Can you output the lines of these records as a JSON list of strings, one string per line, with blank lines omitted? Leave the pictures out of your answer.

----- Records for this task -----

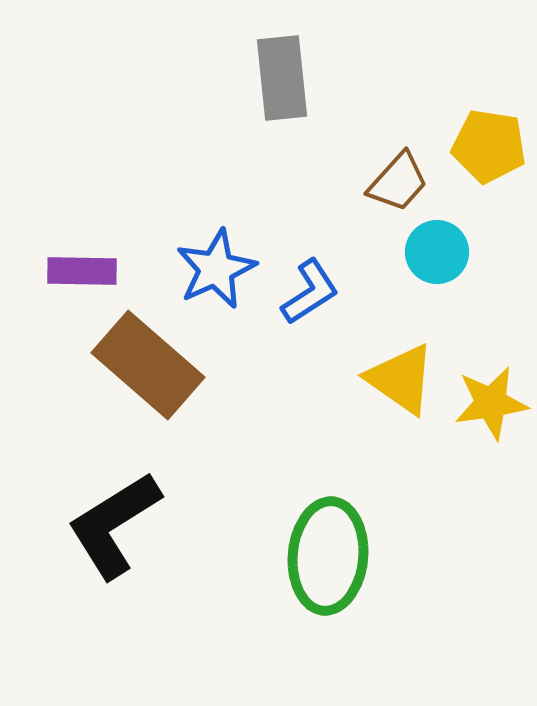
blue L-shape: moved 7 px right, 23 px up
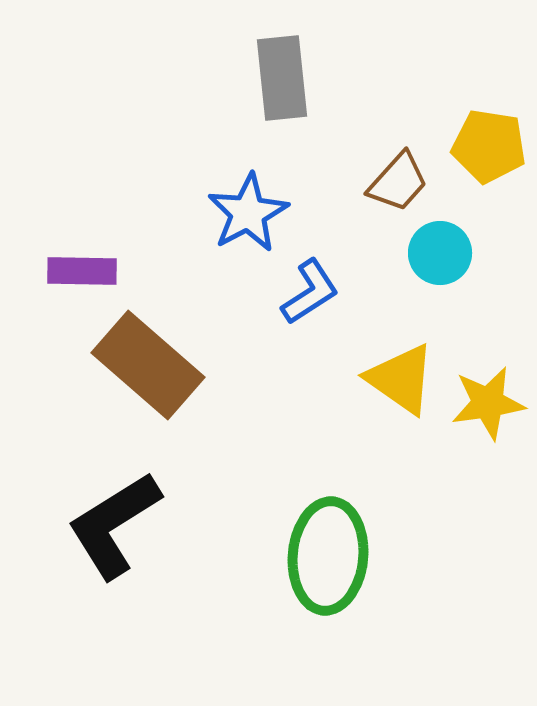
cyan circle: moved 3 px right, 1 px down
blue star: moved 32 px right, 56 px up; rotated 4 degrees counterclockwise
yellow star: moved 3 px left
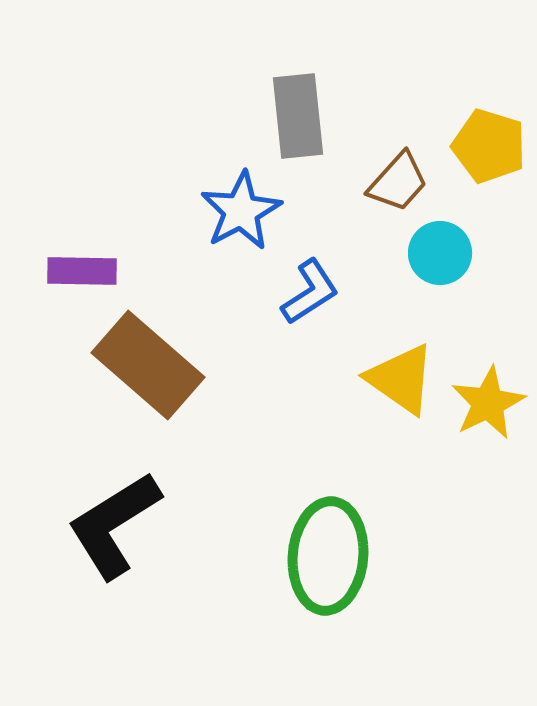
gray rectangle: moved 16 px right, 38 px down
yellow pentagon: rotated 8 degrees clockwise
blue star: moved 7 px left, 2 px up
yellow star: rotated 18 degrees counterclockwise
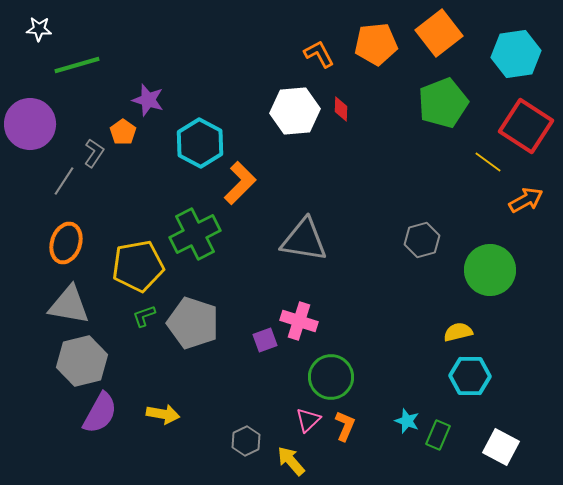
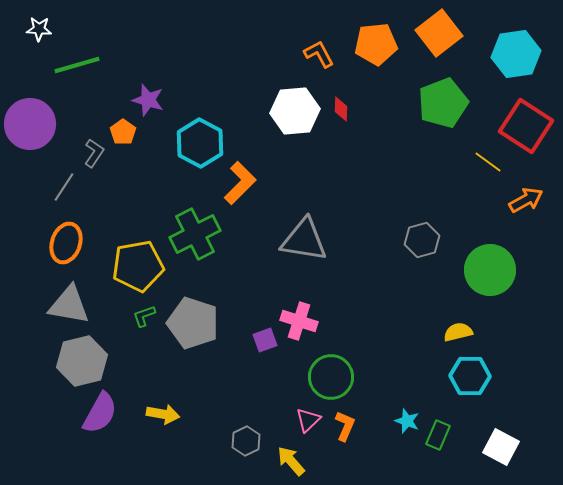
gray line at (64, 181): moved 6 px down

-----

Written answer:
[
  "blue L-shape: moved 7 px right, 23 px up",
  "cyan circle: moved 3 px right, 1 px down",
  "blue star: moved 32 px right, 56 px up; rotated 4 degrees counterclockwise",
  "yellow star: moved 3 px left",
  "gray rectangle: moved 16 px right, 38 px down",
  "yellow pentagon: rotated 8 degrees clockwise",
  "blue star: moved 7 px left, 2 px up",
  "yellow star: rotated 18 degrees counterclockwise",
  "gray line at (64, 181): moved 6 px down"
]